- Exercise details
Determine the number of lines in the following entries that hold the word "power". Give only that number.

········

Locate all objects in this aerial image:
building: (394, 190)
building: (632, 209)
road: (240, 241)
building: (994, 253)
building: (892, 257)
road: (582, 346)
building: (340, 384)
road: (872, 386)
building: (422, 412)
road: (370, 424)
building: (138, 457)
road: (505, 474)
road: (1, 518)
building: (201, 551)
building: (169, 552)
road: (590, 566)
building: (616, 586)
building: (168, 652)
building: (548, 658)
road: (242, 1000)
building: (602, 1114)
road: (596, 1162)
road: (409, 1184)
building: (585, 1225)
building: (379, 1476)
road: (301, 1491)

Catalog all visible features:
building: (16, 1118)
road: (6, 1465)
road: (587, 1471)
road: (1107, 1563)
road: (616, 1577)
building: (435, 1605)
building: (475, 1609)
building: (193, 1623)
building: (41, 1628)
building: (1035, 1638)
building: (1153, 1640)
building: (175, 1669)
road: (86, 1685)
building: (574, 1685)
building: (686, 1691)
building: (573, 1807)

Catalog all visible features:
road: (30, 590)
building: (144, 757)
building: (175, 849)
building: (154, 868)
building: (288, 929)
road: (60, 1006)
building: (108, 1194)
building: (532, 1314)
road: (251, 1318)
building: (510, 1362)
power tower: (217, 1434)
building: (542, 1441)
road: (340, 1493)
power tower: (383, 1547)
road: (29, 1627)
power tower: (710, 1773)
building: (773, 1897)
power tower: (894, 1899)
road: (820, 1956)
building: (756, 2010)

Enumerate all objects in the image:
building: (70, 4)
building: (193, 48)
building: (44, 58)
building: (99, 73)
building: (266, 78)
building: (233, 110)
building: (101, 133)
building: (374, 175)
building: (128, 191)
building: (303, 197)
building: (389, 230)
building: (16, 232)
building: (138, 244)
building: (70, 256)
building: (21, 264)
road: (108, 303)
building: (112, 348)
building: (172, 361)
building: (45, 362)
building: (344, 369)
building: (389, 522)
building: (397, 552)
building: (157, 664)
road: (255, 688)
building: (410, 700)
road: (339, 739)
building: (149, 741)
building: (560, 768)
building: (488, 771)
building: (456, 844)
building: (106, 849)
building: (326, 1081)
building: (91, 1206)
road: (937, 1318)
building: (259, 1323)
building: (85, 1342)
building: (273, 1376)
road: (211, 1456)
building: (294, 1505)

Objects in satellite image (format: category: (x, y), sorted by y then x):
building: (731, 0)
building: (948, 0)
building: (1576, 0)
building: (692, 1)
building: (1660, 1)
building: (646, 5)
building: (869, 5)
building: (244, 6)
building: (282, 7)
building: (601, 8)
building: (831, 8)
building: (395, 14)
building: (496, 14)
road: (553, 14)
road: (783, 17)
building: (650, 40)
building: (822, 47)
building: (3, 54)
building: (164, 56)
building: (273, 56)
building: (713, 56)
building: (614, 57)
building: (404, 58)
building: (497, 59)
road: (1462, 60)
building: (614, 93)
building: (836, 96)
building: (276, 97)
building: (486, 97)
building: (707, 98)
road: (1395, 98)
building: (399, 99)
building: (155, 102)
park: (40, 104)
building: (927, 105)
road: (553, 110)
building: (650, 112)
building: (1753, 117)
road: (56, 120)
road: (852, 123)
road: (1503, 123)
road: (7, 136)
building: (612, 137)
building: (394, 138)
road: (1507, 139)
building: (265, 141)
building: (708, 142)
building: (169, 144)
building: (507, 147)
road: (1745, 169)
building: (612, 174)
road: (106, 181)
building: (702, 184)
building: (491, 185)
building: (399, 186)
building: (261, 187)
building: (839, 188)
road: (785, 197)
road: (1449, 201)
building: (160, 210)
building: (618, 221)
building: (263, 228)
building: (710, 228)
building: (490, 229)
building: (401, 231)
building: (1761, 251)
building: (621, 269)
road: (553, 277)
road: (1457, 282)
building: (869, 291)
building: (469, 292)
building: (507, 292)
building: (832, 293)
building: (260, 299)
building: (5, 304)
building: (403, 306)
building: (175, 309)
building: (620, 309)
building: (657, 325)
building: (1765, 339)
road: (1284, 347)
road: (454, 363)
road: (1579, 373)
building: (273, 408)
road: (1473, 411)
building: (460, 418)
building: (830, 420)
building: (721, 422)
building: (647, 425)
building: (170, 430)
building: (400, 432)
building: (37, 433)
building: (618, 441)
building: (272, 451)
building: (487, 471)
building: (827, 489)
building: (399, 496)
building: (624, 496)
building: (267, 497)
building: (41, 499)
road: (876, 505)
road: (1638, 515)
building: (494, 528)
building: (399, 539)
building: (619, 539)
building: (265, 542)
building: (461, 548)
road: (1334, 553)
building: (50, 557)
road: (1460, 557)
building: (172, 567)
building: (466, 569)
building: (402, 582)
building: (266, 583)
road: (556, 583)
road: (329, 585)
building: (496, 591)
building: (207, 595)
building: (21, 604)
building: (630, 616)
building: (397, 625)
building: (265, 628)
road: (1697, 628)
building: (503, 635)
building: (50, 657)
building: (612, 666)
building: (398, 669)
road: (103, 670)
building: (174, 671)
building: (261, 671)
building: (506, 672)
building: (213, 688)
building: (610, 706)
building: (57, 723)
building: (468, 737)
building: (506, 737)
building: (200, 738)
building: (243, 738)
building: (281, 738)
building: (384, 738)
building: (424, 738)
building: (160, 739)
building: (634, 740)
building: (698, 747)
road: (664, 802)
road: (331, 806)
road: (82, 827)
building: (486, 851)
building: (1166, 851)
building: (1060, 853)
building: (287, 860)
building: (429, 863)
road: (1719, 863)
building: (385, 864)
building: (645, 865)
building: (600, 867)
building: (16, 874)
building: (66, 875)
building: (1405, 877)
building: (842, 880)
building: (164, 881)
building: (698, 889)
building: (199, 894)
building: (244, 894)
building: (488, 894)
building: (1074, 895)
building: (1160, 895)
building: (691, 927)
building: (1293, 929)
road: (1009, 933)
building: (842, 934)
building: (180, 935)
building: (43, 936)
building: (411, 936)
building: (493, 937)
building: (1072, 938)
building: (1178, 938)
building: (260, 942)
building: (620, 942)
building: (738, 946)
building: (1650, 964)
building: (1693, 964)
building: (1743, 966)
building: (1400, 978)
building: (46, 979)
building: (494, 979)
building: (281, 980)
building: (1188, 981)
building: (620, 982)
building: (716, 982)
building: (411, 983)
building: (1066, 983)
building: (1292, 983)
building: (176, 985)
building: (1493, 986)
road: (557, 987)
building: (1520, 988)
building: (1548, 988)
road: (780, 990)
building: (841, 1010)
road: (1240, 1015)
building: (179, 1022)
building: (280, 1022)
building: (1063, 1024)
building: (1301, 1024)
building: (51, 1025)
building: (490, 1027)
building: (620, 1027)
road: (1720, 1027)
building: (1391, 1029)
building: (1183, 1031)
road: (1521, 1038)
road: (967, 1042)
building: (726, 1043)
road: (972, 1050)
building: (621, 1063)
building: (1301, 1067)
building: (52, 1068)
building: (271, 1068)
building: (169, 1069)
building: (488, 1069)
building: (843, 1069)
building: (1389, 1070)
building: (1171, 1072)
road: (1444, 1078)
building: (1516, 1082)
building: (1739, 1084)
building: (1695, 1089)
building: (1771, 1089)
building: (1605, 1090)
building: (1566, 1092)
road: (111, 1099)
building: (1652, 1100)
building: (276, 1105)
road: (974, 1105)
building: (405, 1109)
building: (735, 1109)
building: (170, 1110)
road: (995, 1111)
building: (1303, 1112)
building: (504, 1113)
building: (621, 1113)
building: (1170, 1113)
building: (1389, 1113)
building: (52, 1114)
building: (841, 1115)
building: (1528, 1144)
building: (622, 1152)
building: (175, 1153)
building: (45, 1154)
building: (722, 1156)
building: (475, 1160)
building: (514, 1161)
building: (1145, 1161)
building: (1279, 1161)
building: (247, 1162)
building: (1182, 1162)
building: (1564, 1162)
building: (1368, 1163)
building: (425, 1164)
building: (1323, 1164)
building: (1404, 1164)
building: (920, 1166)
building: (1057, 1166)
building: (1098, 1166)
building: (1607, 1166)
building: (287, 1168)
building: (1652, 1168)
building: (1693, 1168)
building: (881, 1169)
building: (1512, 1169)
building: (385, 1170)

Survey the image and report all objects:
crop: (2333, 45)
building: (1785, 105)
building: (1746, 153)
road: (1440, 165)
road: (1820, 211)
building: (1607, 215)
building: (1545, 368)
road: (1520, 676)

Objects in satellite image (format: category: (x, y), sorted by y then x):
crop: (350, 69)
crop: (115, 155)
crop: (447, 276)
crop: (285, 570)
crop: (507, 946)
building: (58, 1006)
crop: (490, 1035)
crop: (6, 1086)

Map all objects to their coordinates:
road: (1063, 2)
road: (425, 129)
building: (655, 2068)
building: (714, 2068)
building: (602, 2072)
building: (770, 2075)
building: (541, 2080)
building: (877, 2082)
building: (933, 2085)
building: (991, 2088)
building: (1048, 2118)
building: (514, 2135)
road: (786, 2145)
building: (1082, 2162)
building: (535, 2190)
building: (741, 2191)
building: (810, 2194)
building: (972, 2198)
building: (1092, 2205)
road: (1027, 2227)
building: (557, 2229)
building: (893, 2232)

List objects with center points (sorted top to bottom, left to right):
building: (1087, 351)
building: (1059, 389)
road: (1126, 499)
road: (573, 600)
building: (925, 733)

········

- Answer box
4